[Problem statement]: Could you retype every record below exactly as it appears?

[Given records]:
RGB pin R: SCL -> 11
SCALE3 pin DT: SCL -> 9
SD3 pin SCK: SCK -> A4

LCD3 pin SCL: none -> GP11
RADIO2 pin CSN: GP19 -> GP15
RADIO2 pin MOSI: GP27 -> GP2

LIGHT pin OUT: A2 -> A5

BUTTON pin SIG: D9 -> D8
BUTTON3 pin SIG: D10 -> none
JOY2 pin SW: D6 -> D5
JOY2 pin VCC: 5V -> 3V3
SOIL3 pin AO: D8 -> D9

[Written solution]:
RGB pin R: SCL -> 11
SCALE3 pin DT: SCL -> 9
SD3 pin SCK: SCK -> A4

LCD3 pin SCL: none -> GP11
RADIO2 pin CSN: GP19 -> GP15
RADIO2 pin MOSI: GP27 -> GP2

LIGHT pin OUT: A2 -> A5

BUTTON pin SIG: D9 -> D8
BUTTON3 pin SIG: D10 -> none
JOY2 pin SW: D6 -> D5
JOY2 pin VCC: 5V -> 3V3
SOIL3 pin AO: D8 -> D9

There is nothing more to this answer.